**Your task**
Search the entries for the word "gift" and return every line where it is found.

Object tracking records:

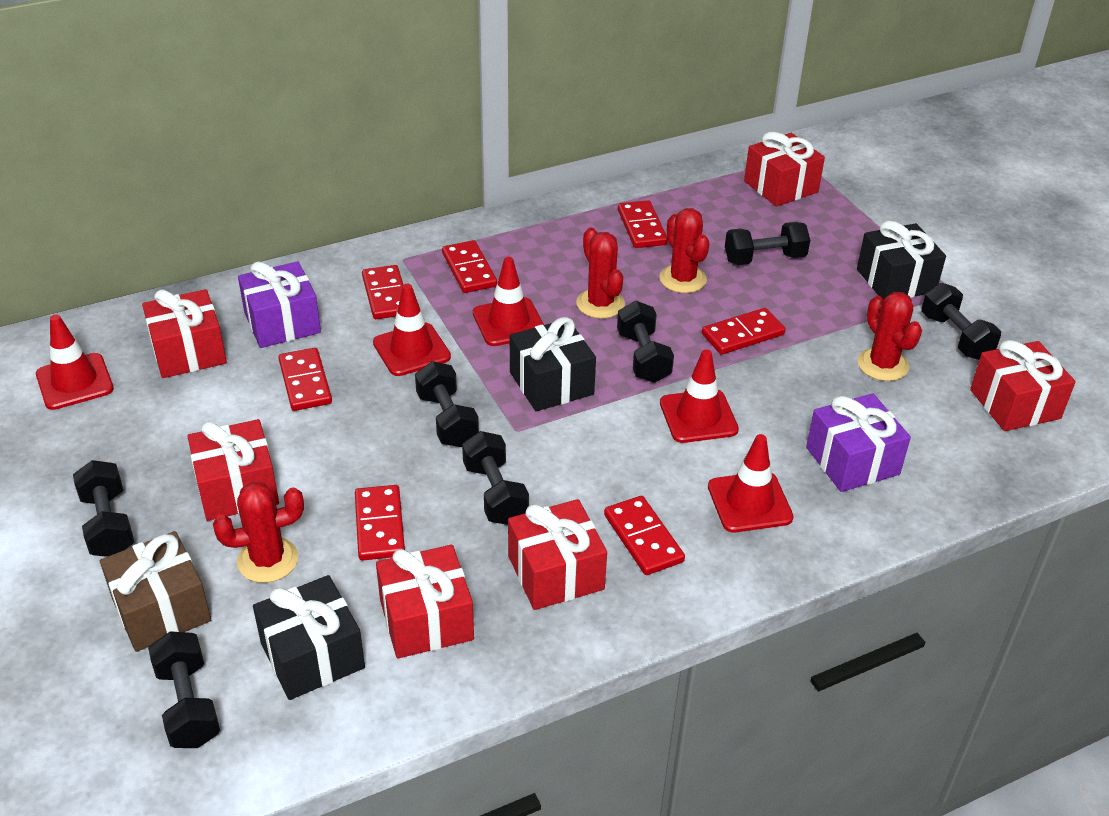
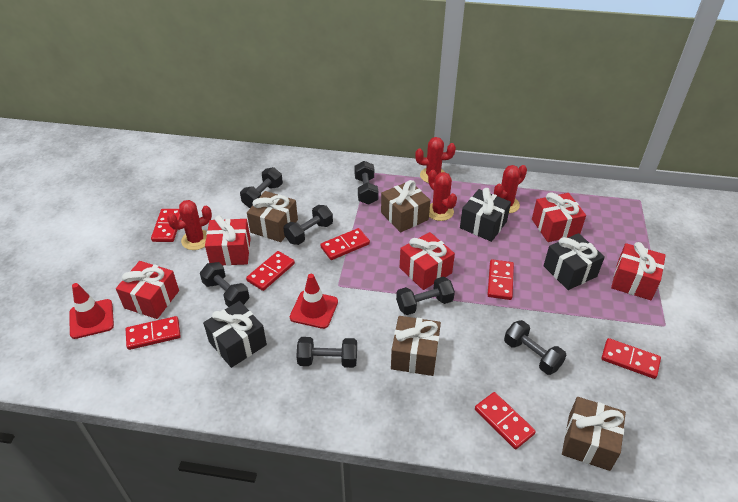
brown gift: 1 -> 4
purple gift: 2 -> 0
red gift: 6 -> 5
red traffic cone: 5 -> 2

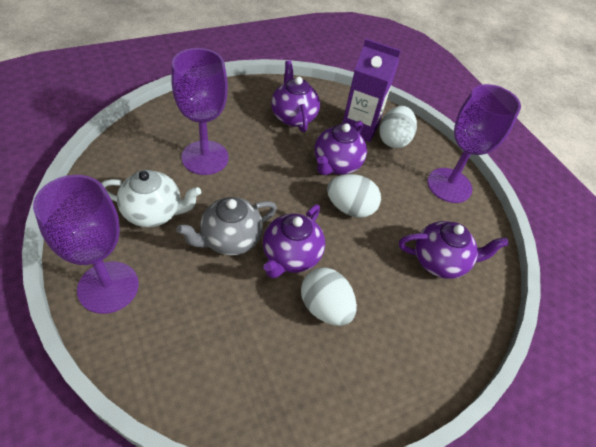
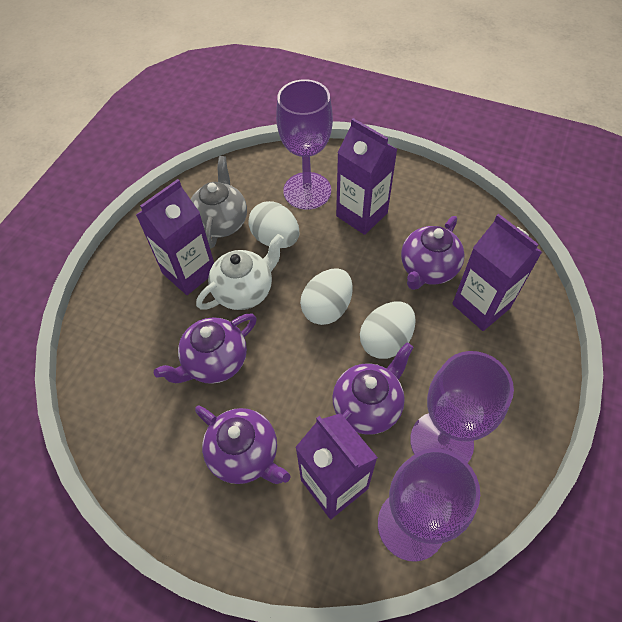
purple carton: 1 -> 4

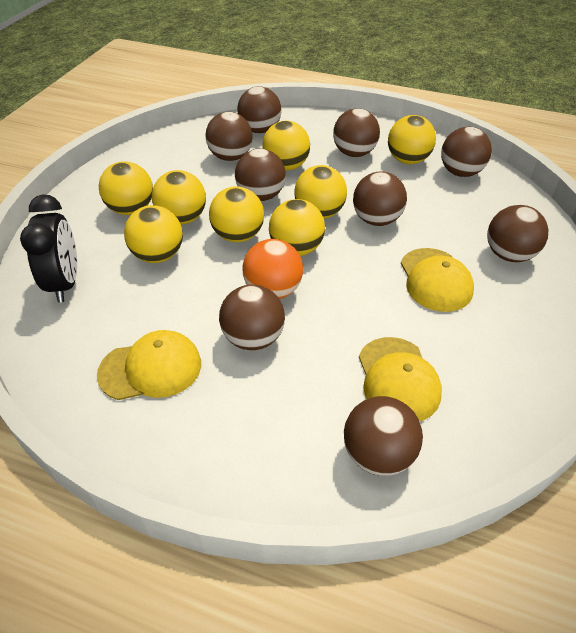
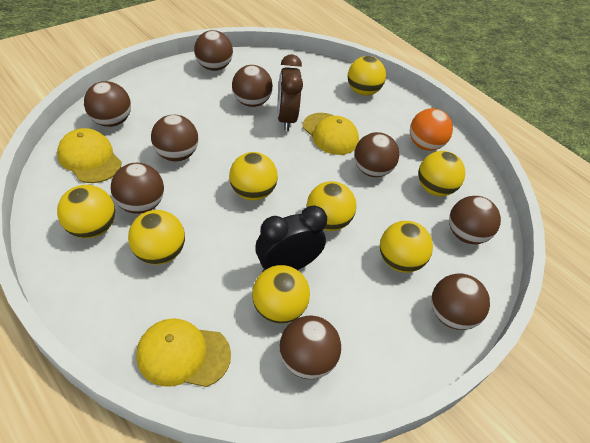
brown clock: 0 -> 1

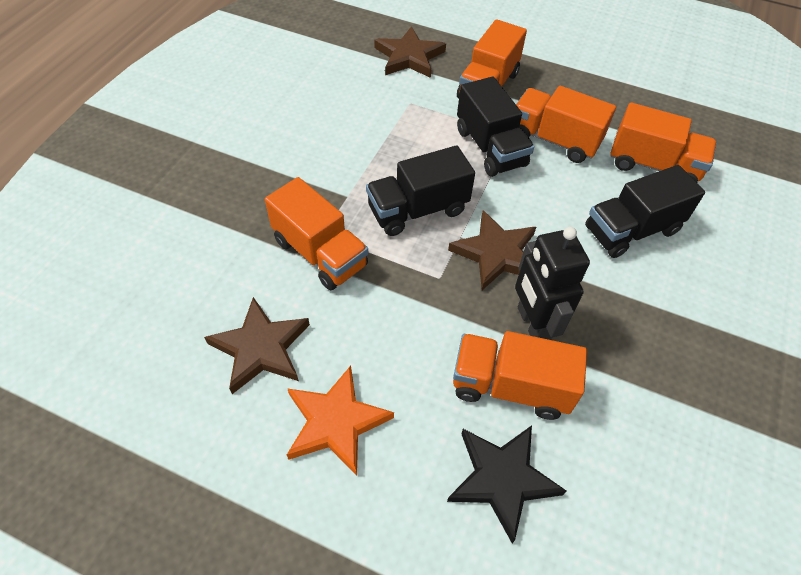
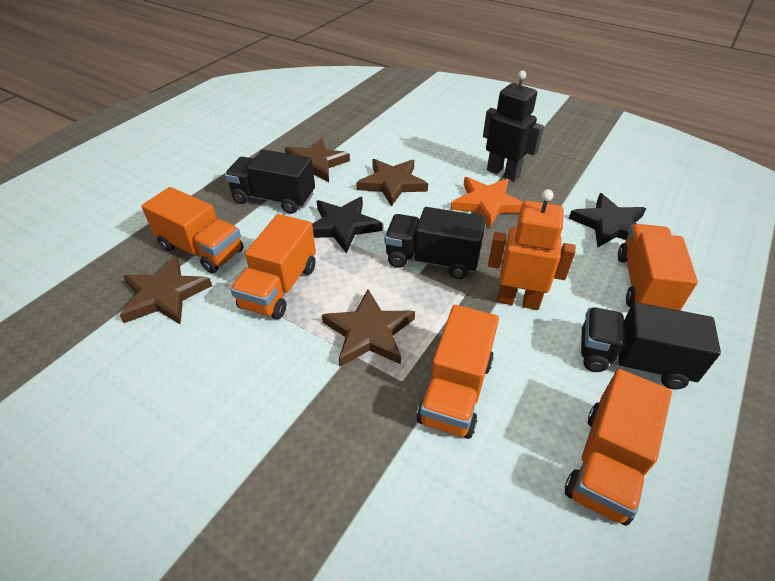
black star: 1 -> 2
brown star: 3 -> 4
orange robot: 0 -> 1

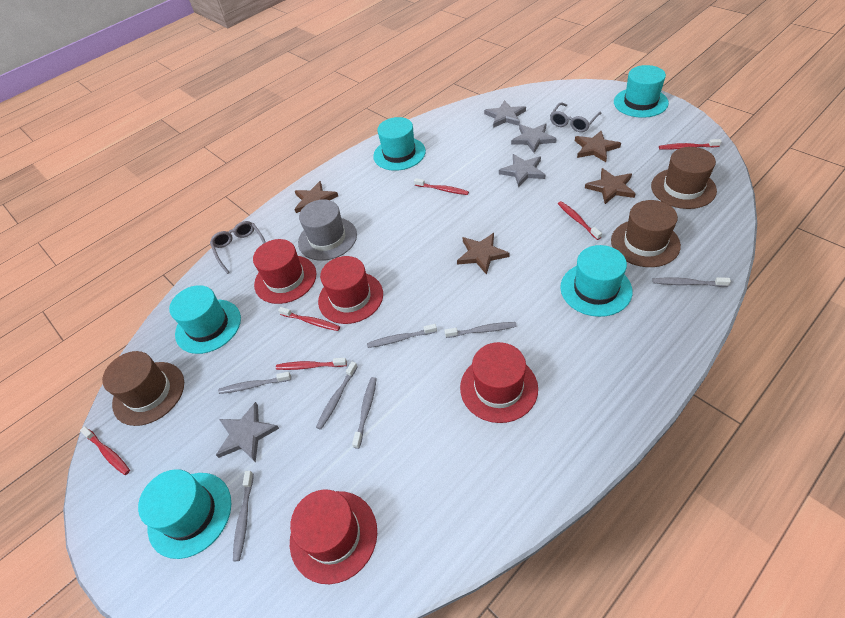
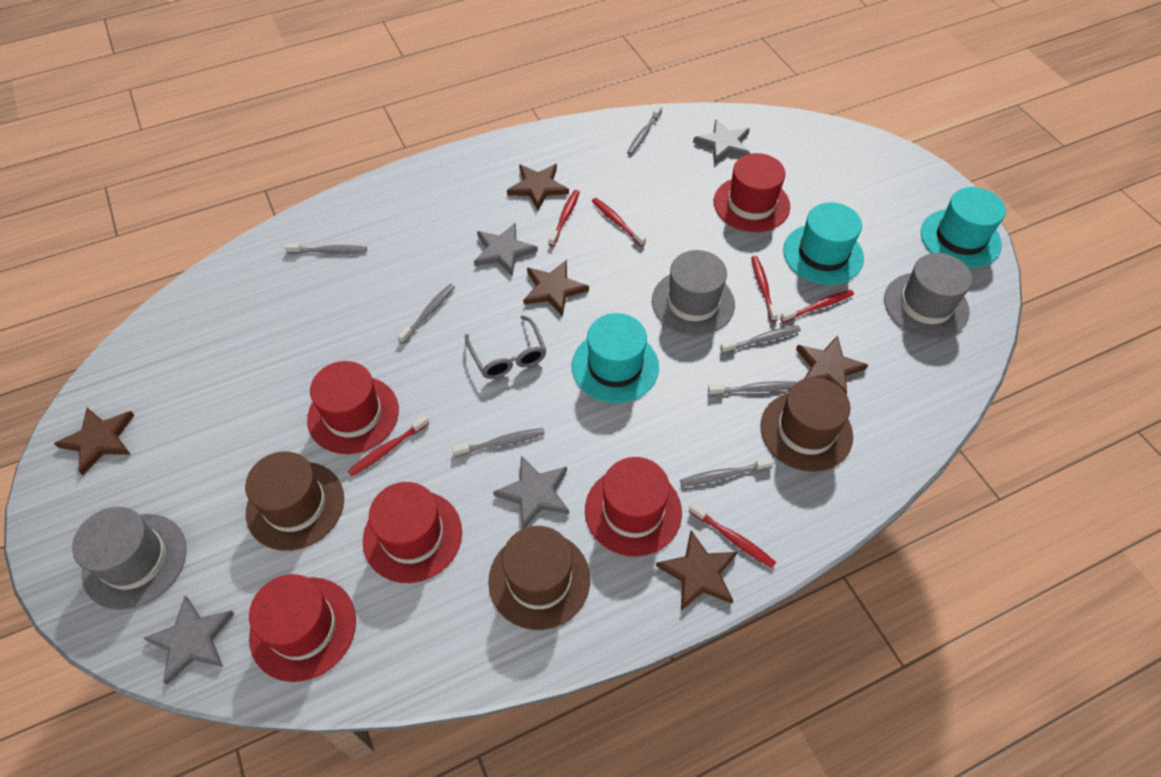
brown star: 4 -> 5
grey glasses: 2 -> 1
grey hat: 1 -> 3
red hat: 4 -> 5
turquoise hat: 5 -> 3

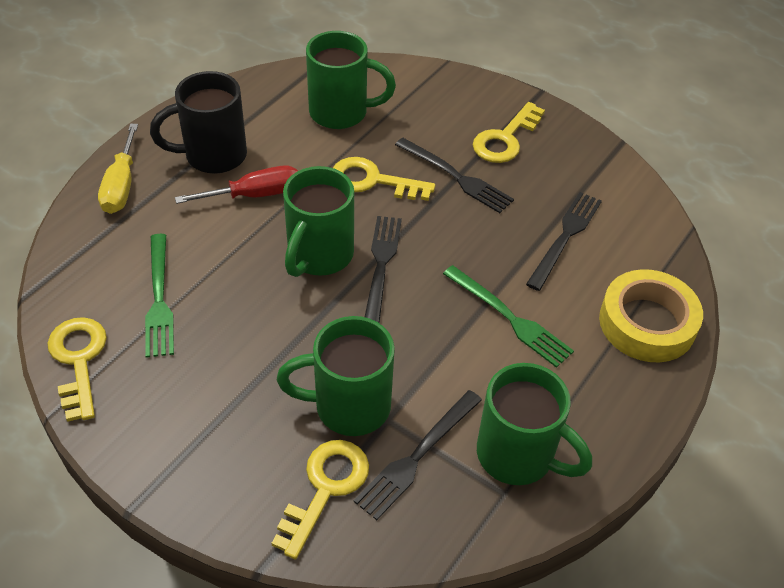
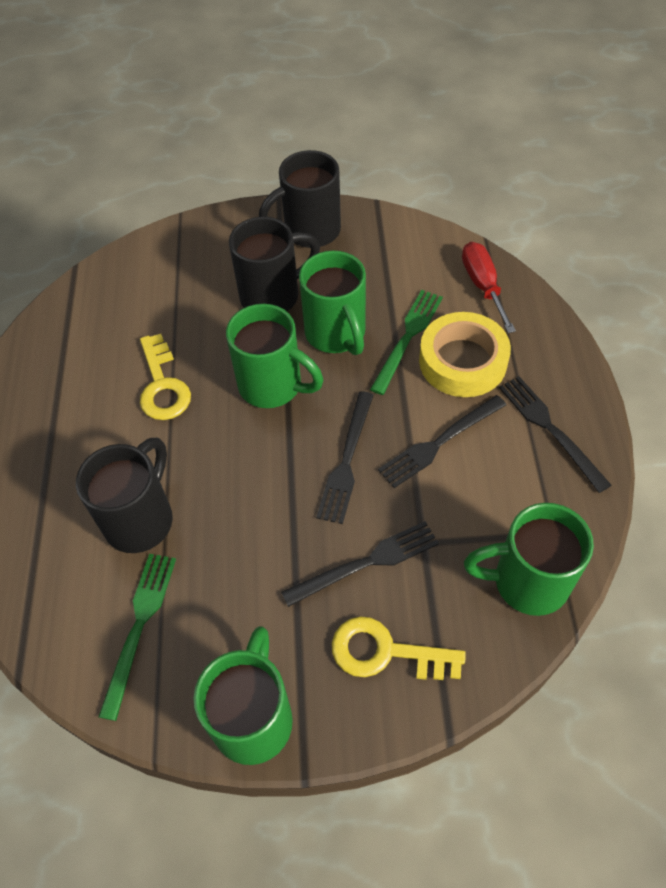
black mug: 1 -> 3
yellow key: 4 -> 2
yellow screwdriver: 1 -> 0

**Task solution**
brown gift: 1 -> 4
purple gift: 2 -> 0
red gift: 6 -> 5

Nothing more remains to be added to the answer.